§ TASK GOAL: Pick out and copy every line in the data below that contains the string "clef". Uppercase and lowercase count as different.

§ RECORDS FOR THE TASK:
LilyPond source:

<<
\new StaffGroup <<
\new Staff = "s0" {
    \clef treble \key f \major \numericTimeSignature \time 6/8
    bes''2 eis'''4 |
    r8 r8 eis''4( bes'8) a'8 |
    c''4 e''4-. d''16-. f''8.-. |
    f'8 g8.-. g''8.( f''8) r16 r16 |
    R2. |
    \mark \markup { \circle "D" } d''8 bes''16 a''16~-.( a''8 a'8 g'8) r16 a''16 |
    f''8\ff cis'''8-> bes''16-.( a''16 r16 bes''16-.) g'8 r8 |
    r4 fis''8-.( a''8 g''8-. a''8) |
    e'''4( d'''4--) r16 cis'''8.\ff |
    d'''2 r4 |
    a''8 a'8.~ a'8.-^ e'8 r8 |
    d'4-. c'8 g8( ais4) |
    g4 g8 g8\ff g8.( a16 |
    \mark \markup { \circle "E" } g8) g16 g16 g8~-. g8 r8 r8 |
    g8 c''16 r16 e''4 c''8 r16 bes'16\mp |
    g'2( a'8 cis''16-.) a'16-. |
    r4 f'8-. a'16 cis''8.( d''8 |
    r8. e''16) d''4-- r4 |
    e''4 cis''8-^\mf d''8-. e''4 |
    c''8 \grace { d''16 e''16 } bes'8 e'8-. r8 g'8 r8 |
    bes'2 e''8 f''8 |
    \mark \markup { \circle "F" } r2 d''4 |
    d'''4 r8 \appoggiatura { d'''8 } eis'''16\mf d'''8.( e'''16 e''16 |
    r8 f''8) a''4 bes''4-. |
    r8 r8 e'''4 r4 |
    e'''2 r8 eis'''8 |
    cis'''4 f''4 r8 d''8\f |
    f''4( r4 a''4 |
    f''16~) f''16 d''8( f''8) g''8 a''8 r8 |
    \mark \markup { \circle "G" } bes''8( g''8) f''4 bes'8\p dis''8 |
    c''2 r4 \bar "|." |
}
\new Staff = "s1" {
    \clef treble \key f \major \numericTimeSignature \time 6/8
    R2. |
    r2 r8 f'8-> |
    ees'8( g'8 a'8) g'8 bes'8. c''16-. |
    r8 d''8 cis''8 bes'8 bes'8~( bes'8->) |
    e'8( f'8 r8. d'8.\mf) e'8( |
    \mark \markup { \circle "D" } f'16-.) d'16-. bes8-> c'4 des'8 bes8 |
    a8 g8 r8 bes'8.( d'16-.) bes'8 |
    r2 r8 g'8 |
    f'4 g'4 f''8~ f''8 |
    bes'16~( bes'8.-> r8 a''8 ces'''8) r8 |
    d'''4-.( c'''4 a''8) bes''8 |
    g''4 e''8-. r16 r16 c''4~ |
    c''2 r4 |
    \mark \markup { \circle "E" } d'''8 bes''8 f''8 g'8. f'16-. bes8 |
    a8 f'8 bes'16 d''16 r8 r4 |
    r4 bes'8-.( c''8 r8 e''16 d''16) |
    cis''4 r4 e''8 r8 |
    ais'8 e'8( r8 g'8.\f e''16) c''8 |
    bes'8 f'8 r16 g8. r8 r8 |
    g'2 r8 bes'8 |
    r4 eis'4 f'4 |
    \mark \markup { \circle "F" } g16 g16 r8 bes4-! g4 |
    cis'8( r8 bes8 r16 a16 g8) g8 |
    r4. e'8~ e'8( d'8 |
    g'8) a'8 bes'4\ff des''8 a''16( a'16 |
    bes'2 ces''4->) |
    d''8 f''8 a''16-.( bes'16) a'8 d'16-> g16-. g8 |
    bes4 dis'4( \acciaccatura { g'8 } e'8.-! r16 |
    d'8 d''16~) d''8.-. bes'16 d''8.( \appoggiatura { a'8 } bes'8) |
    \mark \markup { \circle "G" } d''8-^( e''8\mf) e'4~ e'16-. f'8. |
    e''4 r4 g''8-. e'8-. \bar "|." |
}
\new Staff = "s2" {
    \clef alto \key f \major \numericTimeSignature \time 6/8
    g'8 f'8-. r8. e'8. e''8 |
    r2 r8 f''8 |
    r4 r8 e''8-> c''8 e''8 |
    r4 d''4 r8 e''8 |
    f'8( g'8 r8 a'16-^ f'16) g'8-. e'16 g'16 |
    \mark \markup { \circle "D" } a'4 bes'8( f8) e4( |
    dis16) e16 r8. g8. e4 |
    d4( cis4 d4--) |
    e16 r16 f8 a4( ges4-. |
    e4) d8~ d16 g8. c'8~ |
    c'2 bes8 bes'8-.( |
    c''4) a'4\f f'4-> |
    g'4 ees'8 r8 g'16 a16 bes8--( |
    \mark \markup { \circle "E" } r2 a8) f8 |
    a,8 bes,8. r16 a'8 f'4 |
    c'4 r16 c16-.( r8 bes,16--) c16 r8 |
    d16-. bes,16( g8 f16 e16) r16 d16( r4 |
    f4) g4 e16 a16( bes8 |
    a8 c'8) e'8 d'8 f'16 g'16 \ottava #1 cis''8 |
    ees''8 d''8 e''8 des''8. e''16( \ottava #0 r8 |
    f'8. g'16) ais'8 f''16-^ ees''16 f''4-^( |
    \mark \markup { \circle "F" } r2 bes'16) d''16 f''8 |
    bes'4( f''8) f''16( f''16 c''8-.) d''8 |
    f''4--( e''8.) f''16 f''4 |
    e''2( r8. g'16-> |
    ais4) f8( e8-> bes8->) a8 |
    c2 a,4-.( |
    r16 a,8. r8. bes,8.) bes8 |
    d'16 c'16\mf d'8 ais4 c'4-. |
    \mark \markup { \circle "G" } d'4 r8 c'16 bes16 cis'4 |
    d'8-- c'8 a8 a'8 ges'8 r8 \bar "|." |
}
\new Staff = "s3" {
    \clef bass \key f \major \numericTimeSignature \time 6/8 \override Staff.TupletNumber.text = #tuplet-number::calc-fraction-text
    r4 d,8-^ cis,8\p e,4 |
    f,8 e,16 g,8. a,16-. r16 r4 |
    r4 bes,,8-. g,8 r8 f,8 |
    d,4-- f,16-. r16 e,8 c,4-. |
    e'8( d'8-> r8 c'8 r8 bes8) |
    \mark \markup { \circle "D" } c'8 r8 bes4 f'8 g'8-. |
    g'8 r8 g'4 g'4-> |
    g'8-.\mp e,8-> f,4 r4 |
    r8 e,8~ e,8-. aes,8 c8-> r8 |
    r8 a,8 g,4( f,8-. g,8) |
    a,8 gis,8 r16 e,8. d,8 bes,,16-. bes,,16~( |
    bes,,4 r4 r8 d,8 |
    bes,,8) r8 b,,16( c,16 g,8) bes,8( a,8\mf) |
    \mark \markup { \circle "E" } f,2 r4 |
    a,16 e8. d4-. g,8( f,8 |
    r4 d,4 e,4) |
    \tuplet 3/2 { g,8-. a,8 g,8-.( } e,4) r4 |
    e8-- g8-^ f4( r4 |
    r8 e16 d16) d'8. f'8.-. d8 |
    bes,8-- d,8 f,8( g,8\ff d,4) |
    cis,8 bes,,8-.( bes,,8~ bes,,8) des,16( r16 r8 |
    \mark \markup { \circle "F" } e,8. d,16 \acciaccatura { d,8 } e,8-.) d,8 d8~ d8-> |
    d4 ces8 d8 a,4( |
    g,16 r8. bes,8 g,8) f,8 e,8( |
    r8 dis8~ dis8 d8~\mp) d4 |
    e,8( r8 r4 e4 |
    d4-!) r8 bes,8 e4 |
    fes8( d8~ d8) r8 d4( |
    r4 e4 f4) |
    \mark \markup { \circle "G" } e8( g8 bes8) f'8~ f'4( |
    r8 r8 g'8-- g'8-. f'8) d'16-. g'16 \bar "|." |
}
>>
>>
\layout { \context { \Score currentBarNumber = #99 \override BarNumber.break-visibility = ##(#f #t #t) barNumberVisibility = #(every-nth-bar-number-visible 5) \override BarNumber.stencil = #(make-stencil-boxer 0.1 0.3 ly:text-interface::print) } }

§ COMPLETED TASK:
    \clef treble \key f \major \numericTimeSignature \time 6/8
    \clef treble \key f \major \numericTimeSignature \time 6/8
    \clef alto \key f \major \numericTimeSignature \time 6/8
    \clef bass \key f \major \numericTimeSignature \time 6/8 \override Staff.TupletNumber.text = #tuplet-number::calc-fraction-text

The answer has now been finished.